### PROBLEM TO SOLVE
Write out the data below exactly, beginning with the first line and ending once the line that has "486, 588, 541>" is written.

RECORDS PROVIDED Start Marker

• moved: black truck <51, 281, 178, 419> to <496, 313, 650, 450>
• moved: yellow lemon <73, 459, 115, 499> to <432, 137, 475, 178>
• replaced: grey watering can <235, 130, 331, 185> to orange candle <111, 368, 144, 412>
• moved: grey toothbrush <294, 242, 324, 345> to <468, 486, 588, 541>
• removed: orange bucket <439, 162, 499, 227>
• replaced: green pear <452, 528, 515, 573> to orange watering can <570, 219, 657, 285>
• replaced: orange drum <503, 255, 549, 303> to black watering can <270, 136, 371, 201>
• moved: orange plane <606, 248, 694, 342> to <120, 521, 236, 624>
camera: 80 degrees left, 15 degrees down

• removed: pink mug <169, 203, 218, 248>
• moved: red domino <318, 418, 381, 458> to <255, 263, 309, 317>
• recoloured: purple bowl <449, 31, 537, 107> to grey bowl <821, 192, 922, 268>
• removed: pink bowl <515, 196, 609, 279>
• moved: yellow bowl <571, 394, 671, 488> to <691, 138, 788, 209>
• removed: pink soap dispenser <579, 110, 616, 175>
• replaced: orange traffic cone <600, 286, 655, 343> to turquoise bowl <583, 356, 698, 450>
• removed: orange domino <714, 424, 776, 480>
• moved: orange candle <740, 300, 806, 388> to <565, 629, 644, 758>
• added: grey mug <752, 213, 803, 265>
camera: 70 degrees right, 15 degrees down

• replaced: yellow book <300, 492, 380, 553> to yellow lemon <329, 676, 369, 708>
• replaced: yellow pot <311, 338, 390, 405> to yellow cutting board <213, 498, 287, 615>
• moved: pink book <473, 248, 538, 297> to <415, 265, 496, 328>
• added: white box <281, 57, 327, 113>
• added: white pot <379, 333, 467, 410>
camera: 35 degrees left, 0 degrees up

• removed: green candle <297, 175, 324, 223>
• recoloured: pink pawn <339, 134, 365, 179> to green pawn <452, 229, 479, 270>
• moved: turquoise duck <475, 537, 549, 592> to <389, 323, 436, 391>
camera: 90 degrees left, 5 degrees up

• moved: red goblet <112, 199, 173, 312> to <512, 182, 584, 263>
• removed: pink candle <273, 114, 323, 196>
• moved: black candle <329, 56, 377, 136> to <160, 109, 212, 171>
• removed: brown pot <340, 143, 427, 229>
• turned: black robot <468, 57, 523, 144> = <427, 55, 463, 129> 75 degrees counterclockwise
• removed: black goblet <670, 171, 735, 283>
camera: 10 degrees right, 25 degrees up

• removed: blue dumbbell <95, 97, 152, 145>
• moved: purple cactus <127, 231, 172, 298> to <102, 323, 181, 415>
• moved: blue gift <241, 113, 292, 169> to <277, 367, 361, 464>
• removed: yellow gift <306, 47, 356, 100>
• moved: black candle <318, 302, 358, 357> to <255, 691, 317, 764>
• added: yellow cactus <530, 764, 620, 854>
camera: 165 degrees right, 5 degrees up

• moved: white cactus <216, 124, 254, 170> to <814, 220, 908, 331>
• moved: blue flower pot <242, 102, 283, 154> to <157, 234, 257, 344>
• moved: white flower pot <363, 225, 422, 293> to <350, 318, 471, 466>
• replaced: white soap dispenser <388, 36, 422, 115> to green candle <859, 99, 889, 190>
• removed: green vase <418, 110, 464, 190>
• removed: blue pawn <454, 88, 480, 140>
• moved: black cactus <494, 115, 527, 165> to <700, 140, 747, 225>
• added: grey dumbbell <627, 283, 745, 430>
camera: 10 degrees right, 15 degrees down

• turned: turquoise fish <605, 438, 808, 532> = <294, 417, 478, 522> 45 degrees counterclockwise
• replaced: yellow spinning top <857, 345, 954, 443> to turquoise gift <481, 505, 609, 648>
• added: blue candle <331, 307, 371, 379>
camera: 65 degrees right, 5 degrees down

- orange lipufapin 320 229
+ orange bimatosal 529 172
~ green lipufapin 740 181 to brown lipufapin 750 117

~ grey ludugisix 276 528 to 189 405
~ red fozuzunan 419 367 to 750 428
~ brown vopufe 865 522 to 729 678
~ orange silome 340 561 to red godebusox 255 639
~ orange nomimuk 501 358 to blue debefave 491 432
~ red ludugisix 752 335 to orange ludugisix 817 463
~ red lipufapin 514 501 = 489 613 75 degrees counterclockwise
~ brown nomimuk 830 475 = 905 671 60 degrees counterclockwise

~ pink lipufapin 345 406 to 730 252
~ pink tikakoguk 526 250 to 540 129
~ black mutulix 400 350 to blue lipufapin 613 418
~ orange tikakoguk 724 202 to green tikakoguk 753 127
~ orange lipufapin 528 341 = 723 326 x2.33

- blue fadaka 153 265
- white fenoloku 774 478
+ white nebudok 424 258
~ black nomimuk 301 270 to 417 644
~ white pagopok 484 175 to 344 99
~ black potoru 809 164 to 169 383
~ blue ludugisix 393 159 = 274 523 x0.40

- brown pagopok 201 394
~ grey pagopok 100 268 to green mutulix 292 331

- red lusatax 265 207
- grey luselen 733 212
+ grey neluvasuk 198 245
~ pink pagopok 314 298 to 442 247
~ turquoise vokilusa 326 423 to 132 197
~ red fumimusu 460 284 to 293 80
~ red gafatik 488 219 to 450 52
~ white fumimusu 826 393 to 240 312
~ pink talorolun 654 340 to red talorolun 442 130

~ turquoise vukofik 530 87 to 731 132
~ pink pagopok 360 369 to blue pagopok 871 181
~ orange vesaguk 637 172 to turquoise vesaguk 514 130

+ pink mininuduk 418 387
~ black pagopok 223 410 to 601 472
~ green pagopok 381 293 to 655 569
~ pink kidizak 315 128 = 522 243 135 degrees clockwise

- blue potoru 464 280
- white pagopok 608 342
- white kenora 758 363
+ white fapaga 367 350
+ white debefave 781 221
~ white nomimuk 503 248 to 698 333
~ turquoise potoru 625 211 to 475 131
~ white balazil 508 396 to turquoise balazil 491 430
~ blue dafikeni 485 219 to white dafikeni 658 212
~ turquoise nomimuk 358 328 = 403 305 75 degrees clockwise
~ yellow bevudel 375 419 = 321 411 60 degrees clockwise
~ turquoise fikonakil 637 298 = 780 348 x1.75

RECORDS PROVIDED End Marker

### RESULT FOR THIS TASK
• moved: black truck <51, 281, 178, 419> to <496, 313, 650, 450>
• moved: yellow lemon <73, 459, 115, 499> to <432, 137, 475, 178>
• replaced: grey watering can <235, 130, 331, 185> to orange candle <111, 368, 144, 412>
• moved: grey toothbrush <294, 242, 324, 345> to <468, 486, 588, 541>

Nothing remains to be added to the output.